Task inputs Start Marker
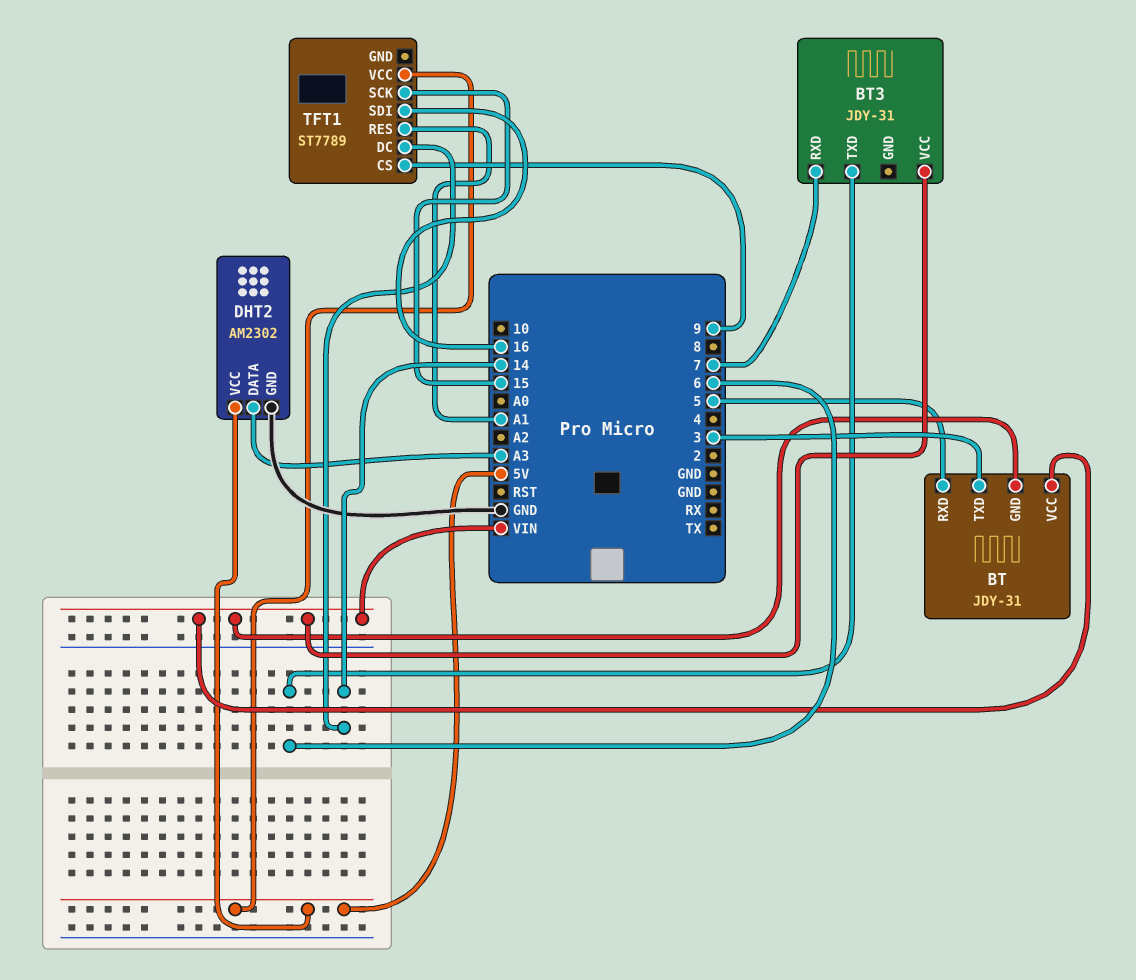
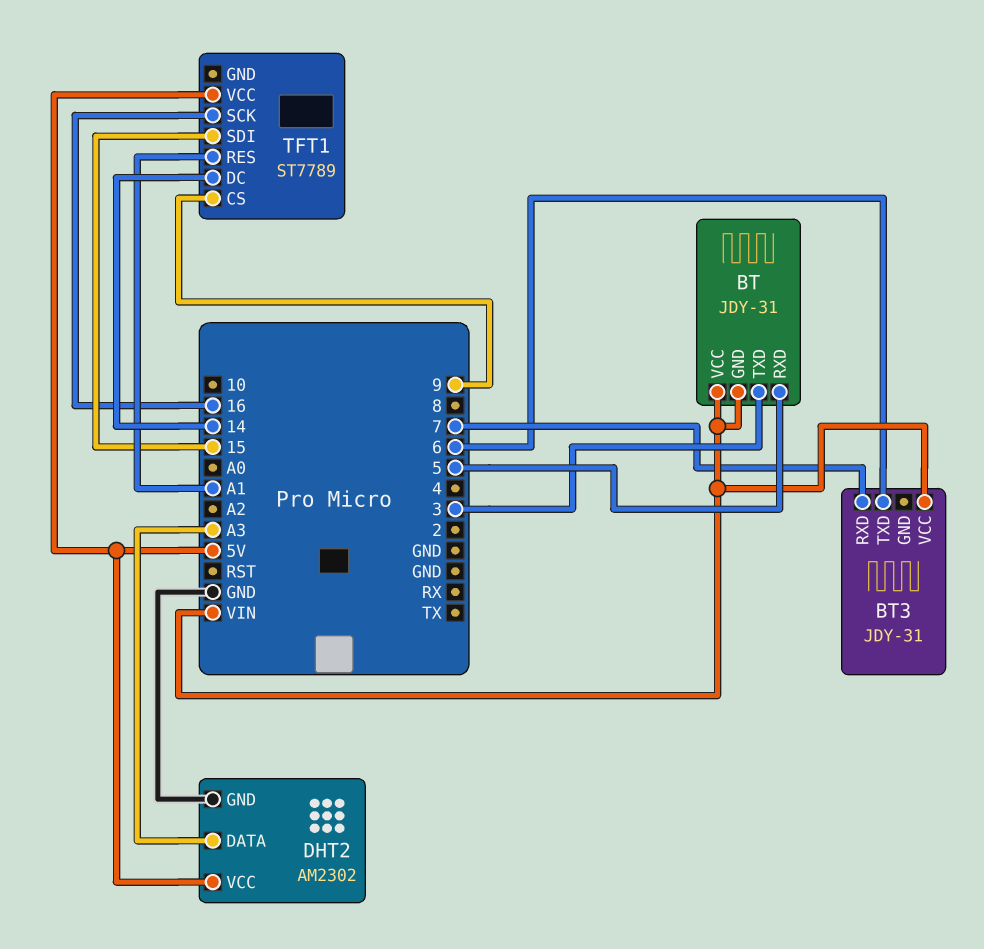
TFT1 pin SCK: 15 -> 16
TFT1 pin SDI: 16 -> 15

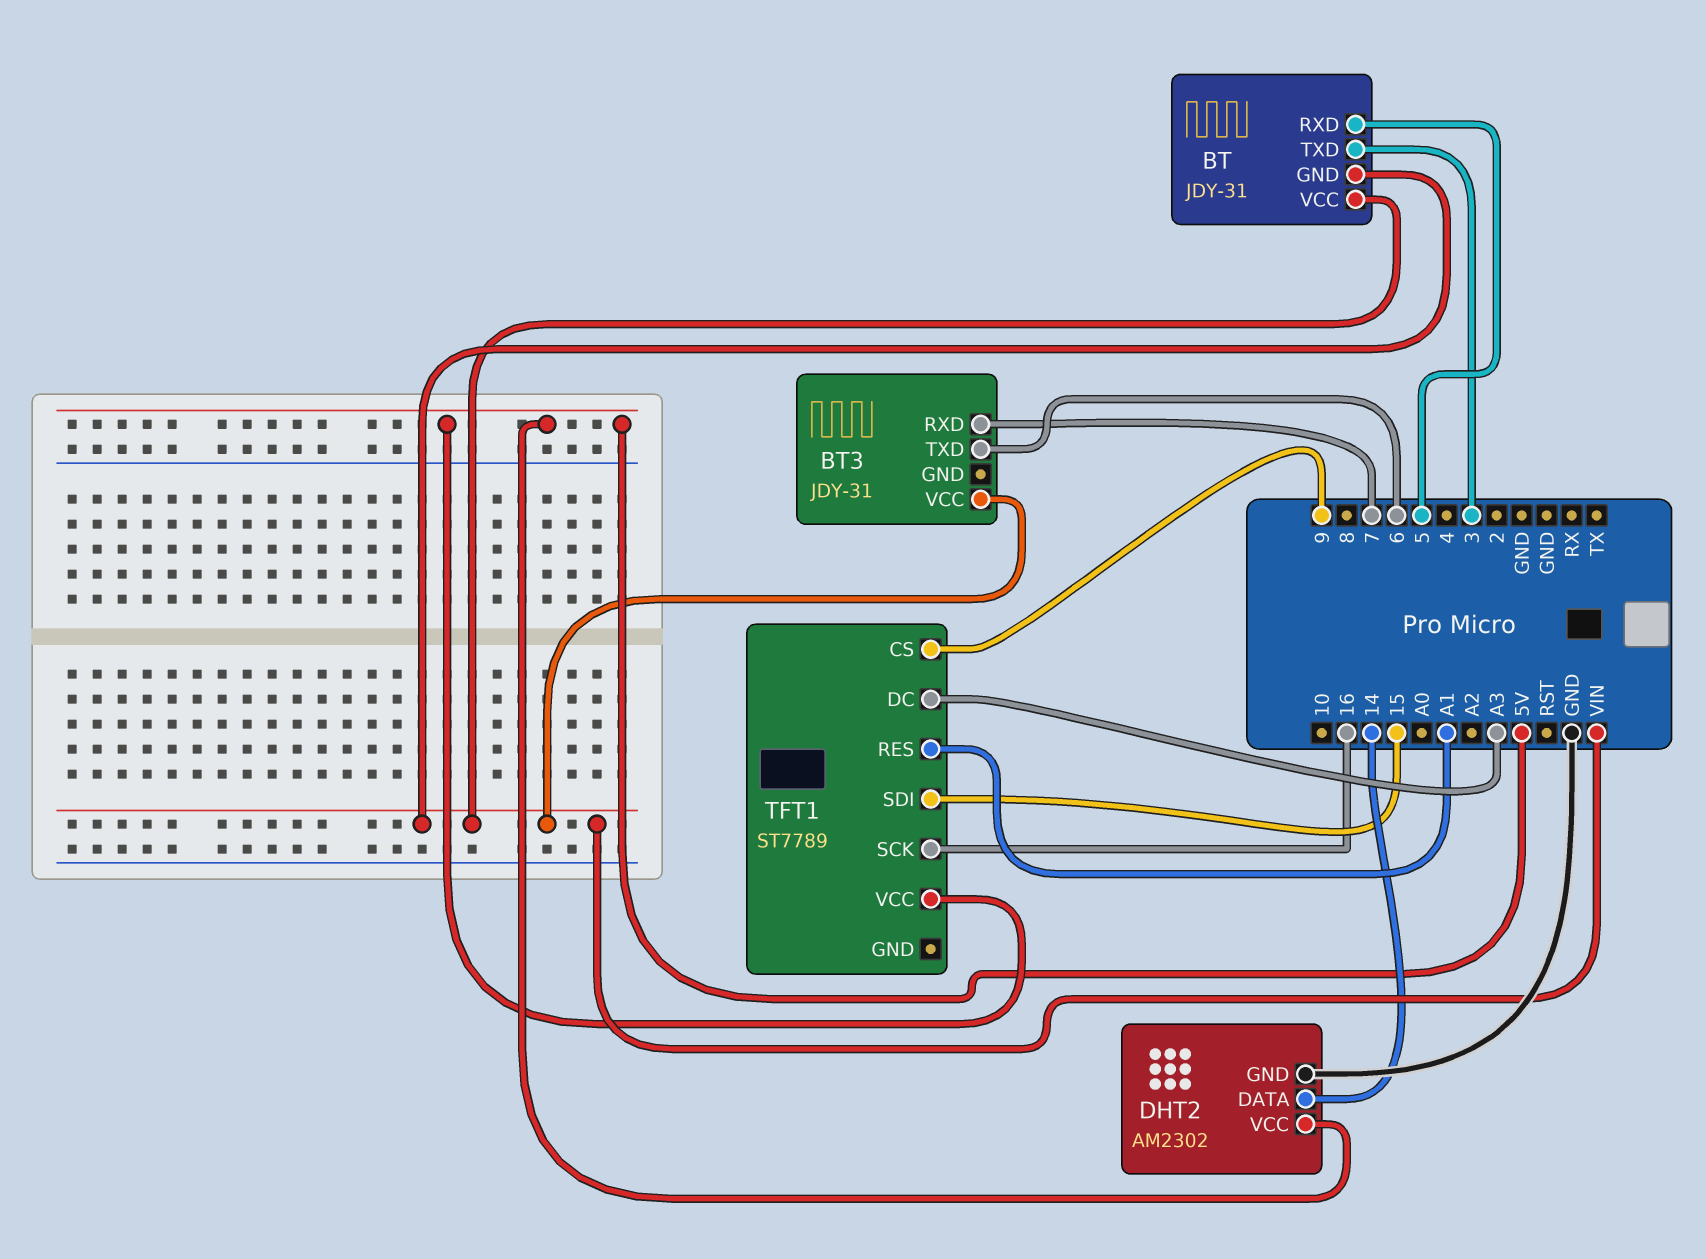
DHT2 pin DATA: A3 -> 14
TFT1 pin DC: 14 -> A3

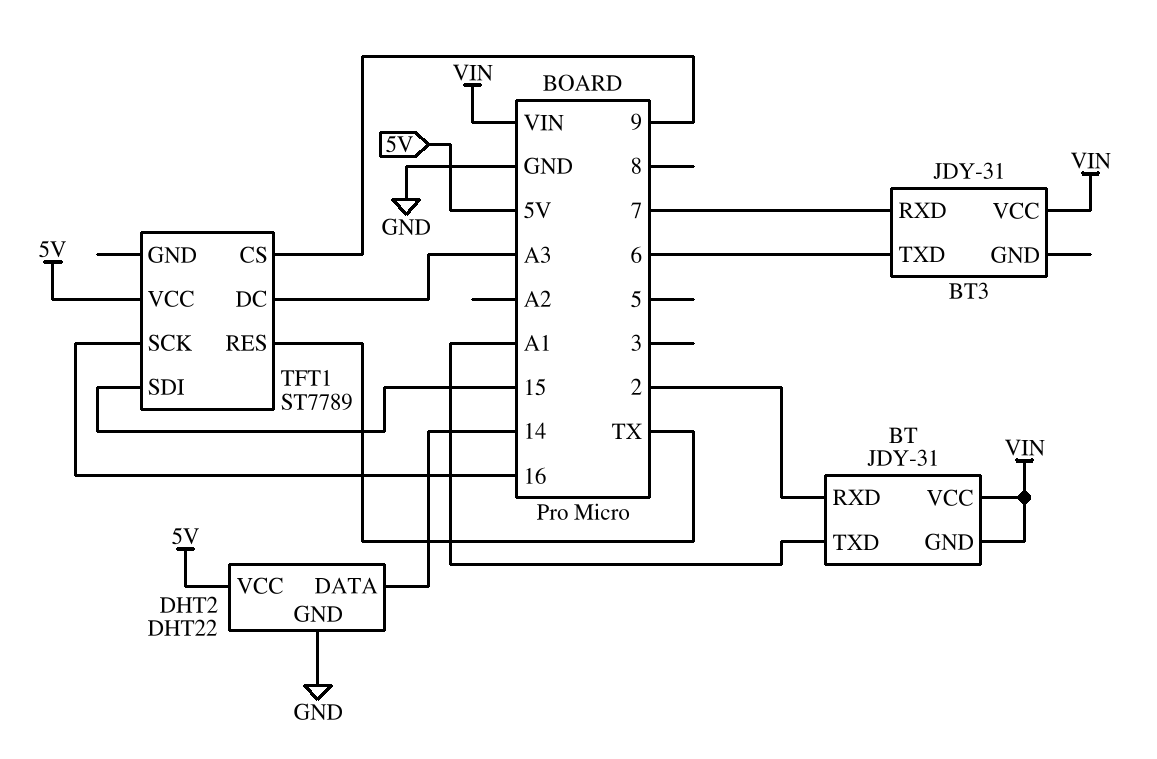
BT pin RXD: 5 -> 2
BT pin TXD: 3 -> A1
DHT2: AM2302 -> DHT22
TFT1 pin RES: A1 -> TX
Task inputs End Marker
== About this task ==
Give again, word for word, the lines from the one containing "TFT1 pin DC: 14 -> A3" through the last line of the entries, with pictures omitted and nothing added.

== Written response ==
TFT1 pin DC: 14 -> A3

BT pin RXD: 5 -> 2
BT pin TXD: 3 -> A1
DHT2: AM2302 -> DHT22
TFT1 pin RES: A1 -> TX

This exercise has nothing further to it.